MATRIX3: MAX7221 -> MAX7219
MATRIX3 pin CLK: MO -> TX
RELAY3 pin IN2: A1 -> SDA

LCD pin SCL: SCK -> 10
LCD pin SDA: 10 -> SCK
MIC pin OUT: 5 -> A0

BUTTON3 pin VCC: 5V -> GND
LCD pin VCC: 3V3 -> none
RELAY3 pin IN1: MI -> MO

────────────────────────────────────────

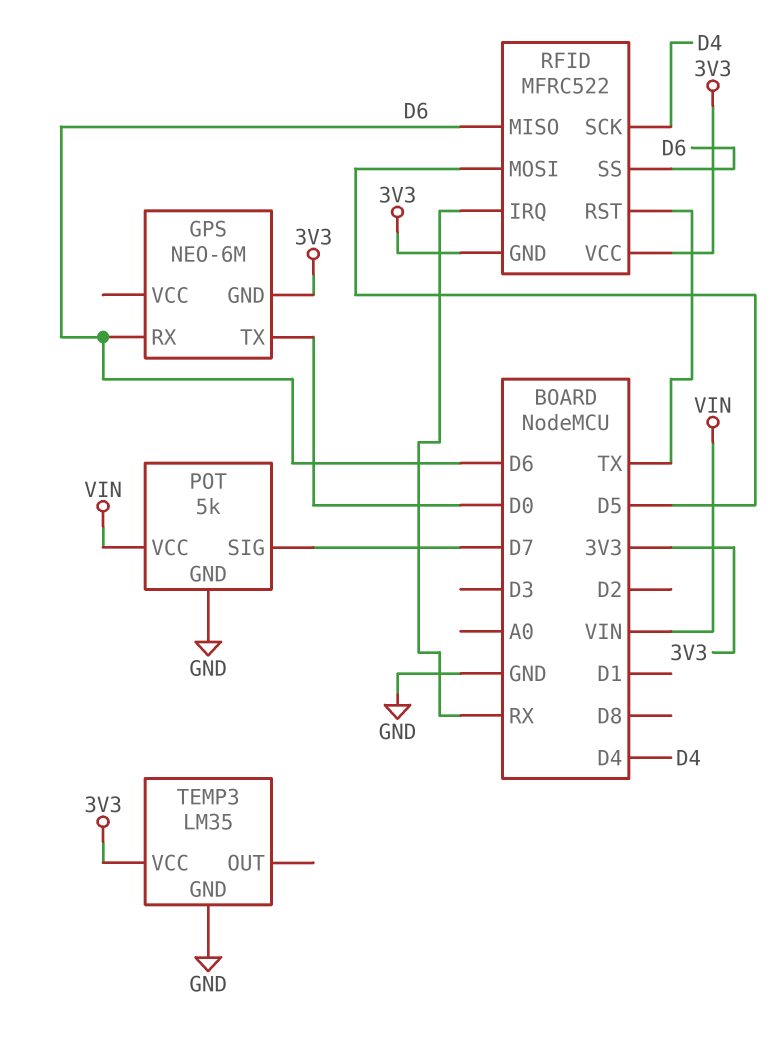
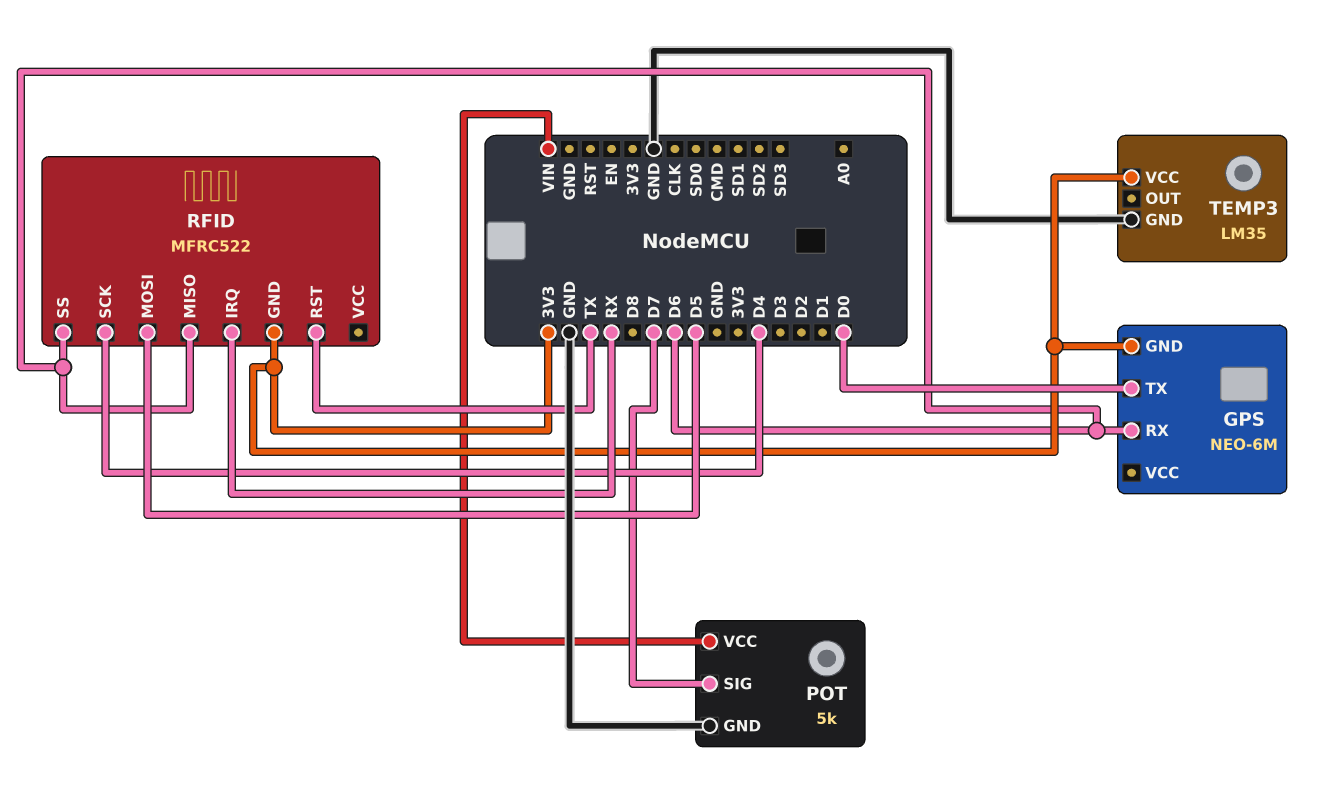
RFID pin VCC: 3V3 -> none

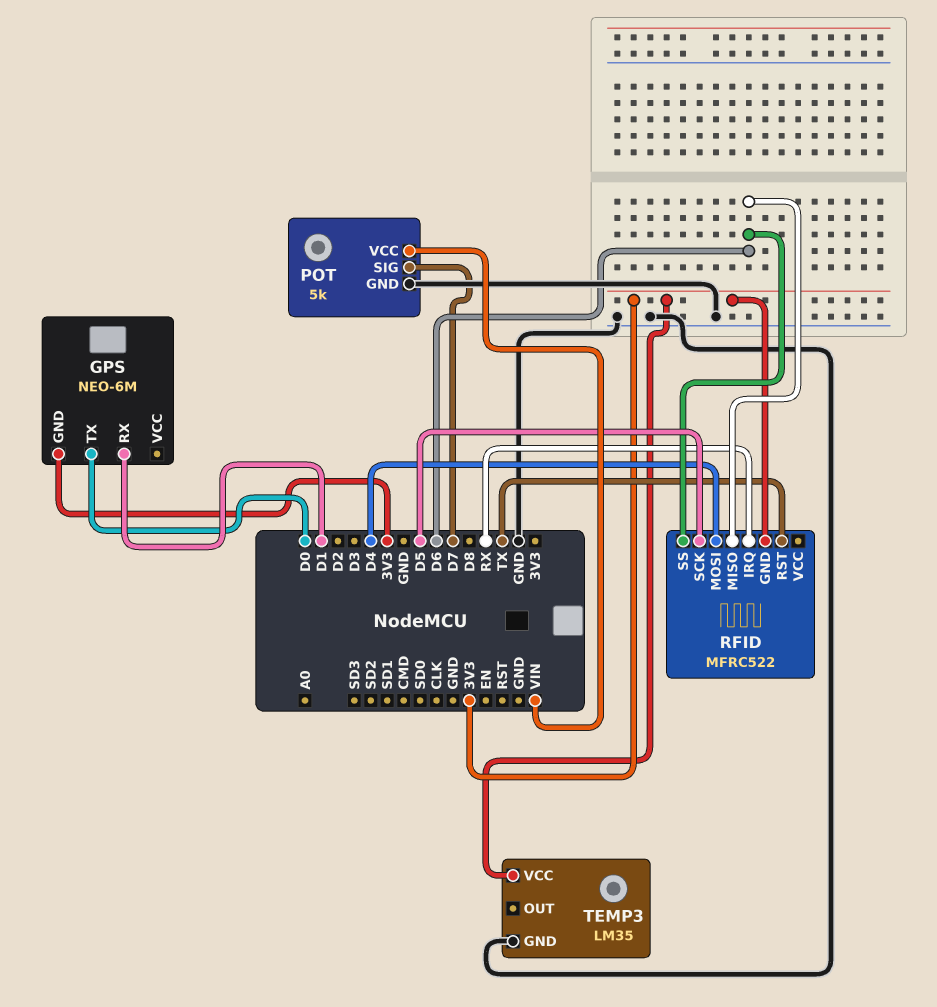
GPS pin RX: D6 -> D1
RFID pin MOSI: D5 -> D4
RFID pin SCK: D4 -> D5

────────────────────────────────────────

▸ **Your goal**
If a line in the data above holds the word "RFID", count it, and give only the final number.

▸ **Task output**
3